Before-and-after object lists
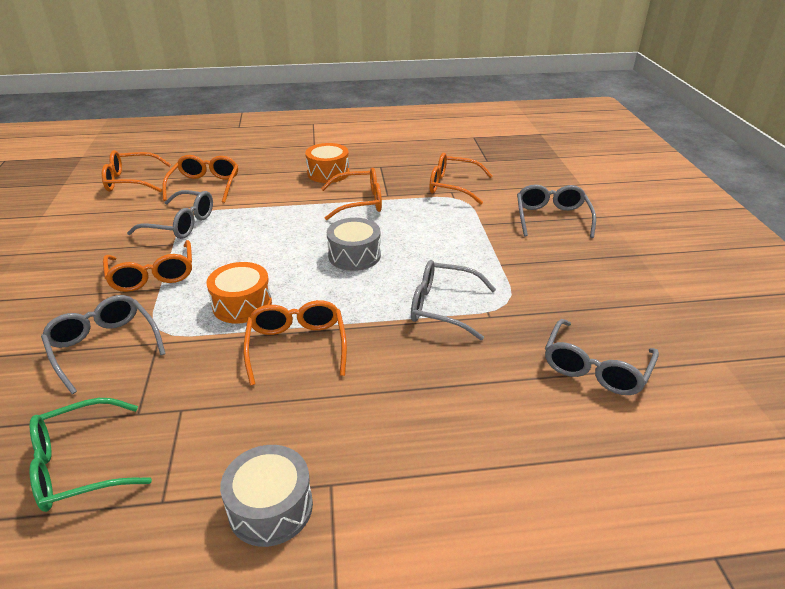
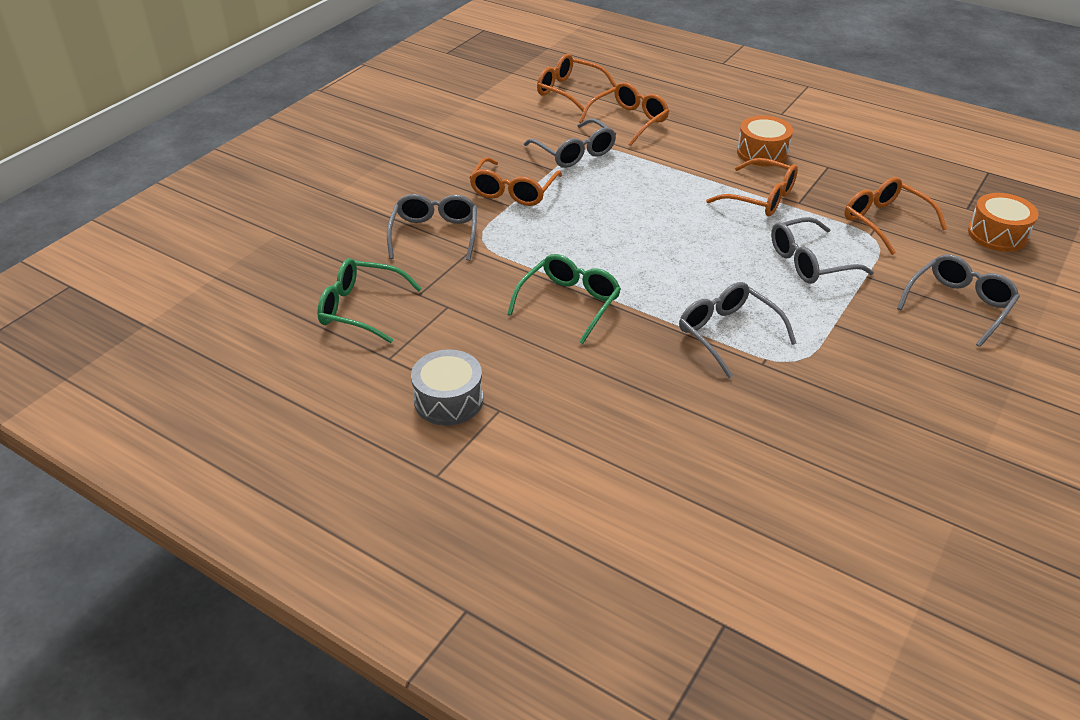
camera: 40 degrees right, 5 degrees up
(242, 304) = (559, 248): orange drum -> orange drum (997, 234)
(297, 346) = (569, 303): orange glasses -> green glasses
(354, 255) = (697, 249): grey drum -> none
(595, 368) = (807, 456): grey glasses -> grey glasses (809, 262)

**Task description**
Repeat exactly the lines above, starting with the line that contains "(242, 304) = (559, 248): orange" and ending with the last line, both included, and nothing else.

**Finished exercise**
(242, 304) = (559, 248): orange drum -> orange drum (997, 234)
(297, 346) = (569, 303): orange glasses -> green glasses
(354, 255) = (697, 249): grey drum -> none
(595, 368) = (807, 456): grey glasses -> grey glasses (809, 262)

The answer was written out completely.